▸ **Your task**: Could you please reproduce the entries exactly, leaving out any pictures?

▸ **Input material**:
------
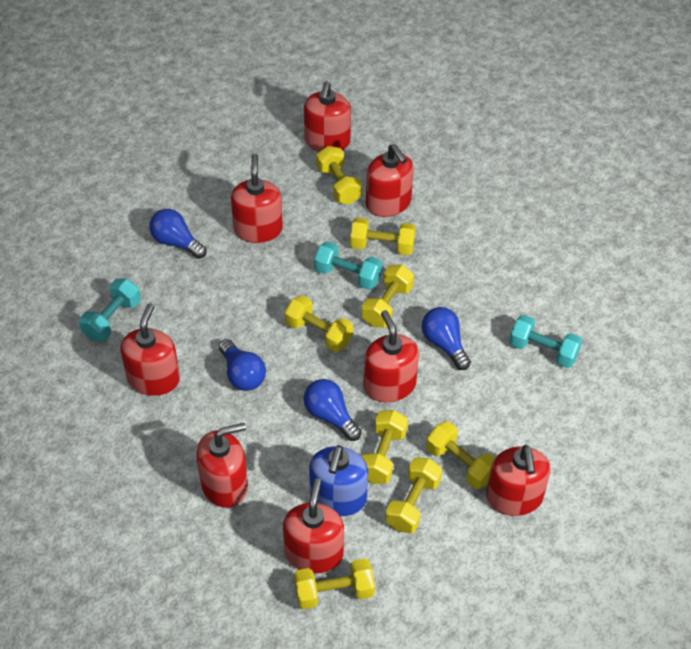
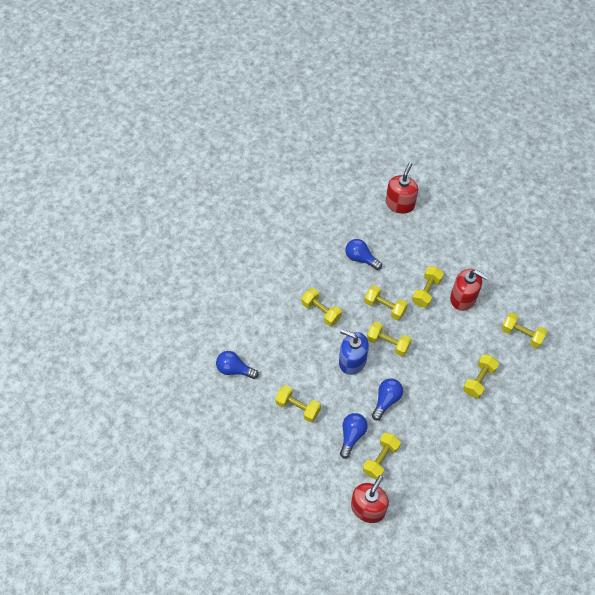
red soap dispenser: 8 -> 3
turquoise dumbbell: 3 -> 0

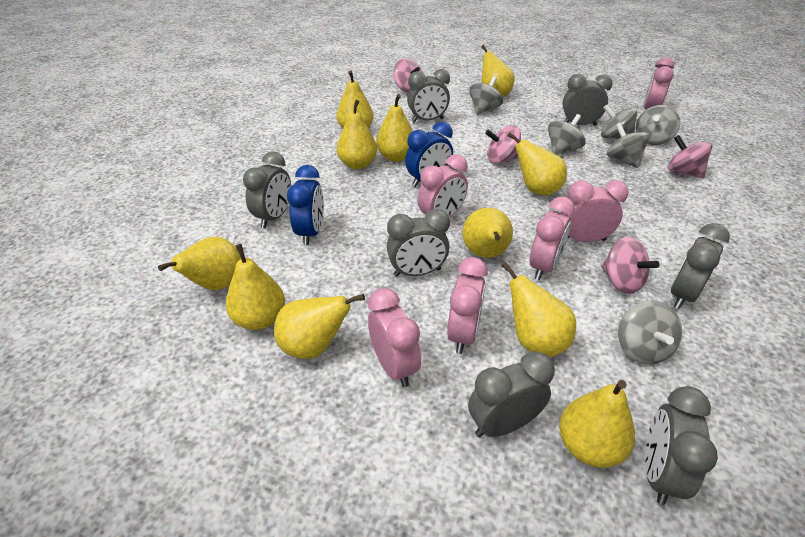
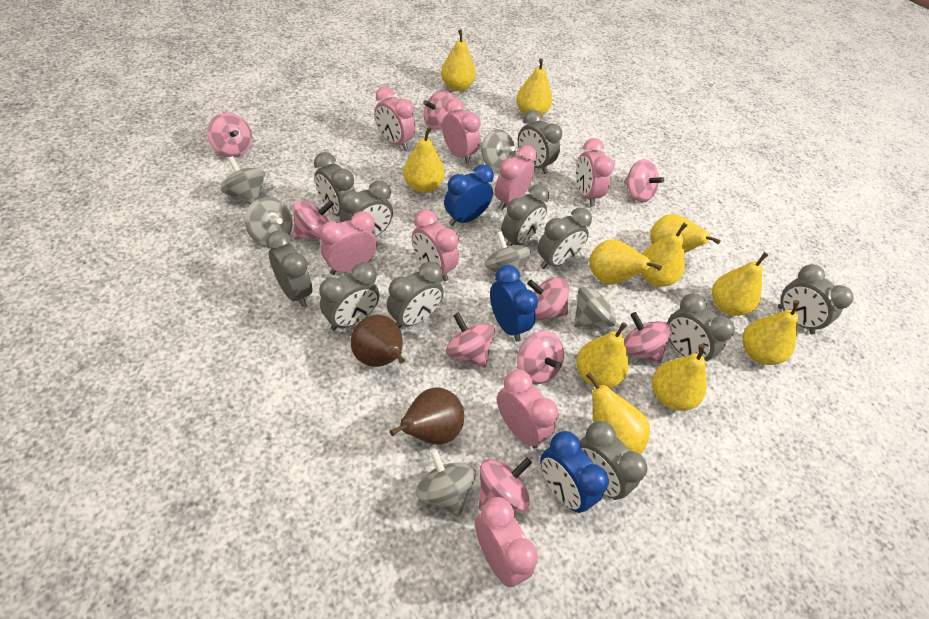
blue clock: 2 -> 3
brown pear: 0 -> 2
grey clock: 7 -> 11
pink clock: 6 -> 8
pink spinning top: 4 -> 9

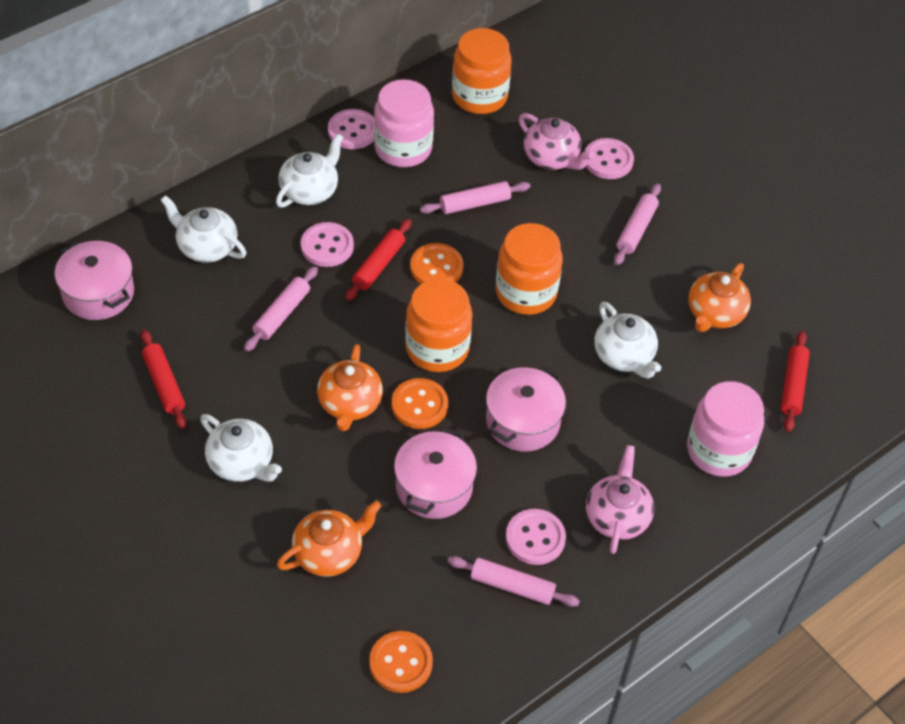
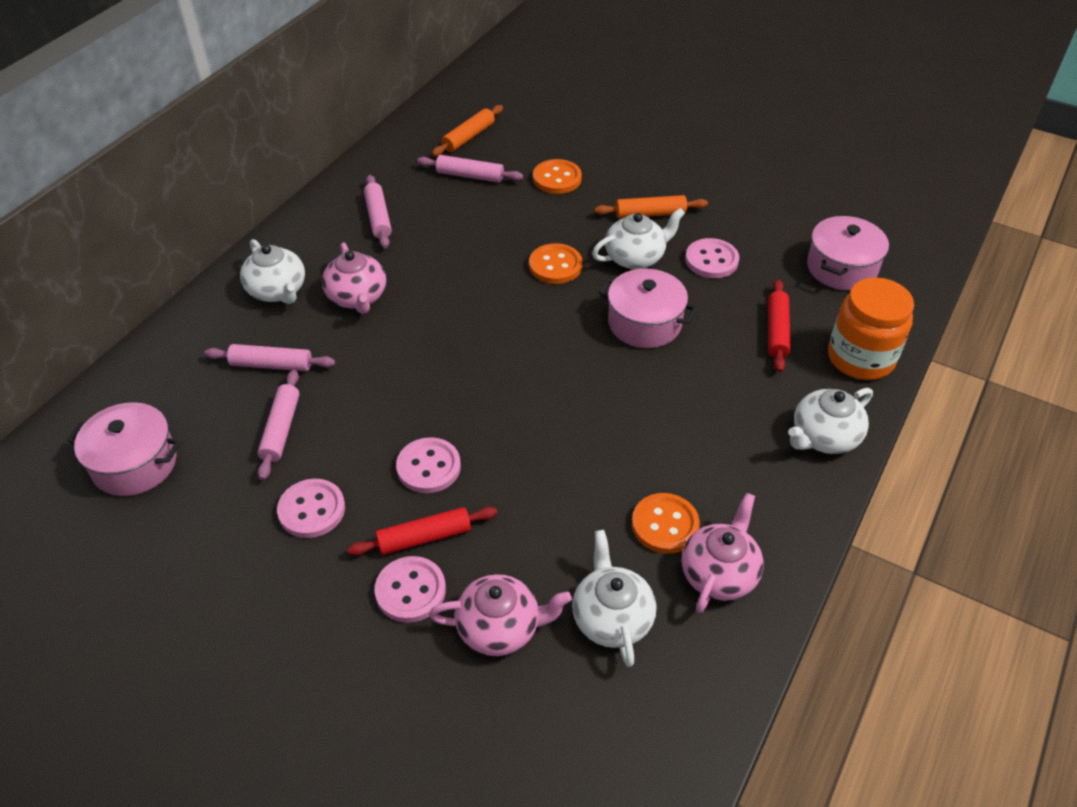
orange jar: 3 -> 1
orange rolling pin: 0 -> 2
orange teapot: 3 -> 0
pink jar: 2 -> 0
pink teapot: 2 -> 3
red rolling pin: 3 -> 2

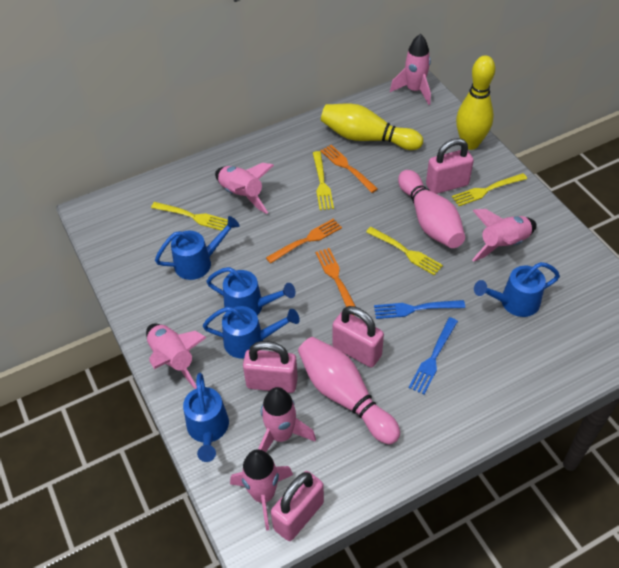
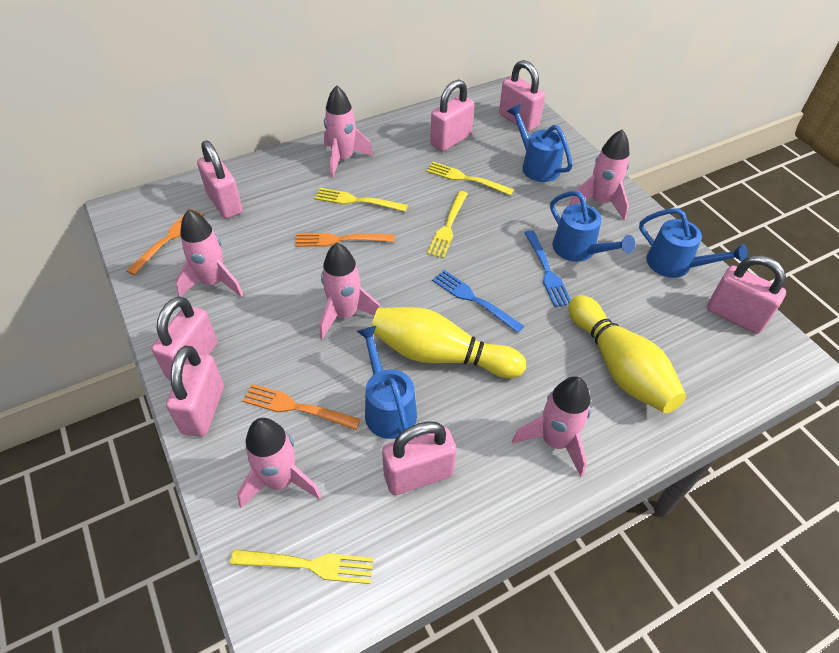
blue watering can: 5 -> 4
pink bowling pin: 2 -> 0
pink padlock: 4 -> 7

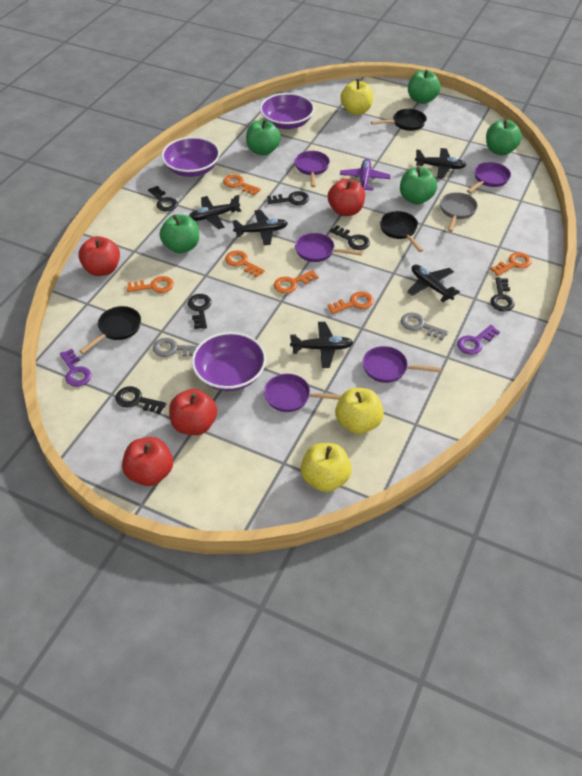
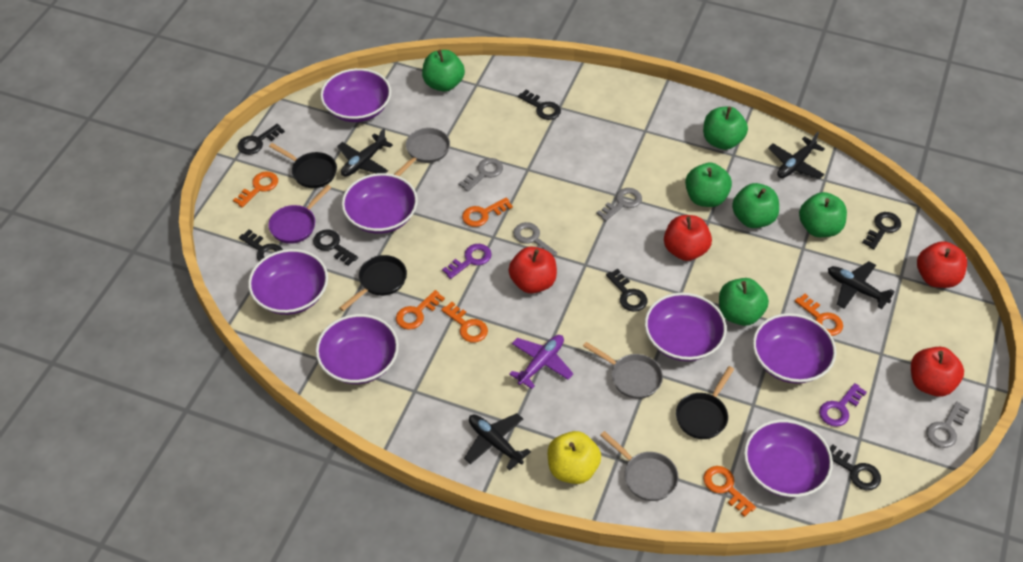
black key: 6 -> 7
black plane: 5 -> 4
green apple: 5 -> 6
grey key: 2 -> 4
grey pan: 1 -> 3
purple bowl: 3 -> 7
purple pan: 5 -> 1
yellow apple: 3 -> 1

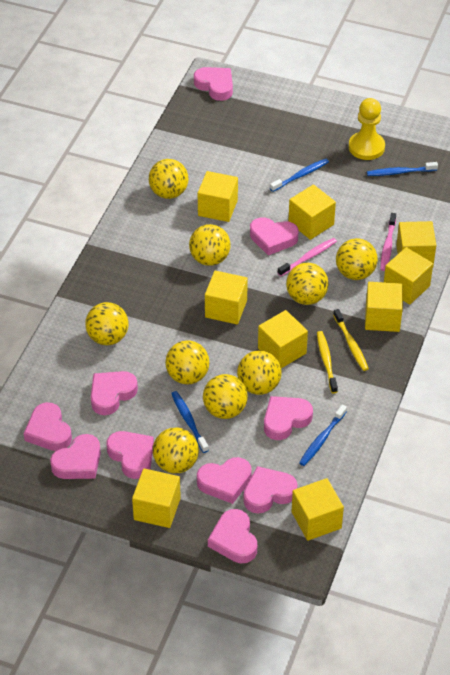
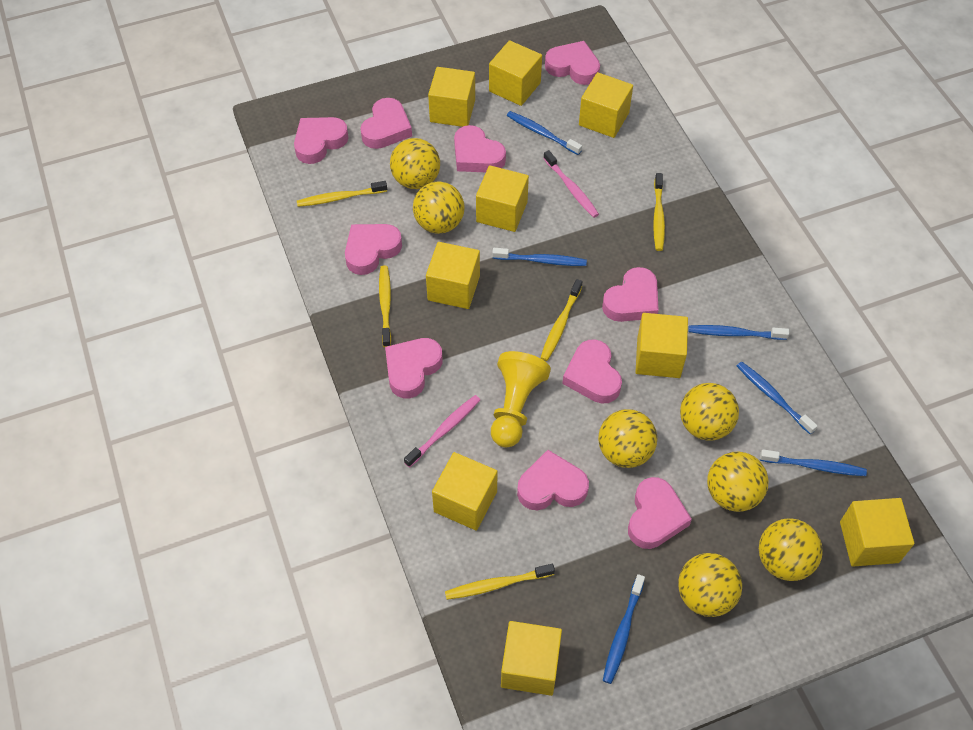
blue toothbrush: 4 -> 6
yellow ball: 9 -> 7
yellow toothbrush: 2 -> 5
------
▸ **Solution to this task**:
red soap dispenser: 8 -> 3
turquoise dumbbell: 3 -> 0

blue clock: 2 -> 3
brown pear: 0 -> 2
grey clock: 7 -> 11
pink clock: 6 -> 8
pink spinning top: 4 -> 9

orange jar: 3 -> 1
orange rolling pin: 0 -> 2
orange teapot: 3 -> 0
pink jar: 2 -> 0
pink teapot: 2 -> 3
red rolling pin: 3 -> 2

blue watering can: 5 -> 4
pink bowling pin: 2 -> 0
pink padlock: 4 -> 7

black key: 6 -> 7
black plane: 5 -> 4
green apple: 5 -> 6
grey key: 2 -> 4
grey pan: 1 -> 3
purple bowl: 3 -> 7
purple pan: 5 -> 1
yellow apple: 3 -> 1

blue toothbrush: 4 -> 6
yellow ball: 9 -> 7
yellow toothbrush: 2 -> 5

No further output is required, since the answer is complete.